• [ACTION ITEM] Repeat the lines of the material below exactly, beginning at the one with "type=replaced; before=taza [negro];" and stopping after the last.

• [GIVEN MATERIAL]

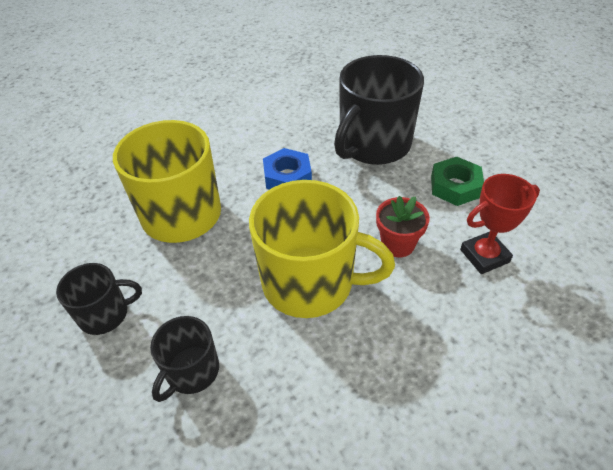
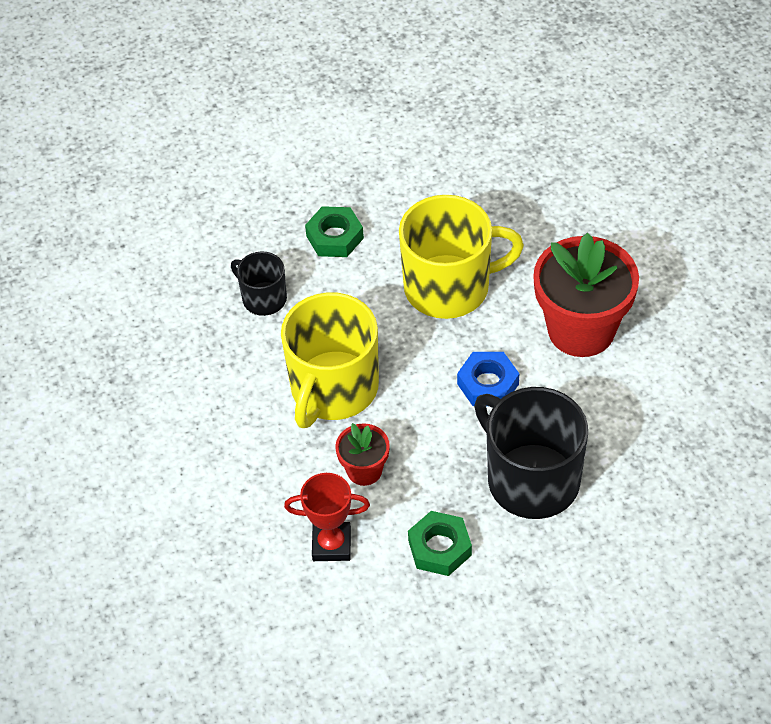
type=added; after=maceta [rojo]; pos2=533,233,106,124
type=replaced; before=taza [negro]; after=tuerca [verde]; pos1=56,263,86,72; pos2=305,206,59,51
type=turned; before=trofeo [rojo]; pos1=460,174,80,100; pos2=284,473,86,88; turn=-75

• [RESULT BELOW]
type=replaced; before=taza [negro]; after=tuerca [verde]; pos1=56,263,86,72; pos2=305,206,59,51
type=turned; before=trofeo [rojo]; pos1=460,174,80,100; pos2=284,473,86,88; turn=-75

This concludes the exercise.